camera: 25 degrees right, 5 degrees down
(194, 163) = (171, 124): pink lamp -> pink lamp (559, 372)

##########

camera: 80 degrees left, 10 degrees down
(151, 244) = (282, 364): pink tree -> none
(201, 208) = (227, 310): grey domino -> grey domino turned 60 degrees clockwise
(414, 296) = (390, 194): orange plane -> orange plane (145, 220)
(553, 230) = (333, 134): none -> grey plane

##########

**YOUR ASSIGNMENT:** From the records above, quote only the lines running from the line with "(201, 208) = (227, 310): grey" to the line with "(553, 230) = (333, 134): none -> grey plane", both lines included.

**SOLUTION TO THIS PROBLEM:**
(201, 208) = (227, 310): grey domino -> grey domino turned 60 degrees clockwise
(414, 296) = (390, 194): orange plane -> orange plane (145, 220)
(553, 230) = (333, 134): none -> grey plane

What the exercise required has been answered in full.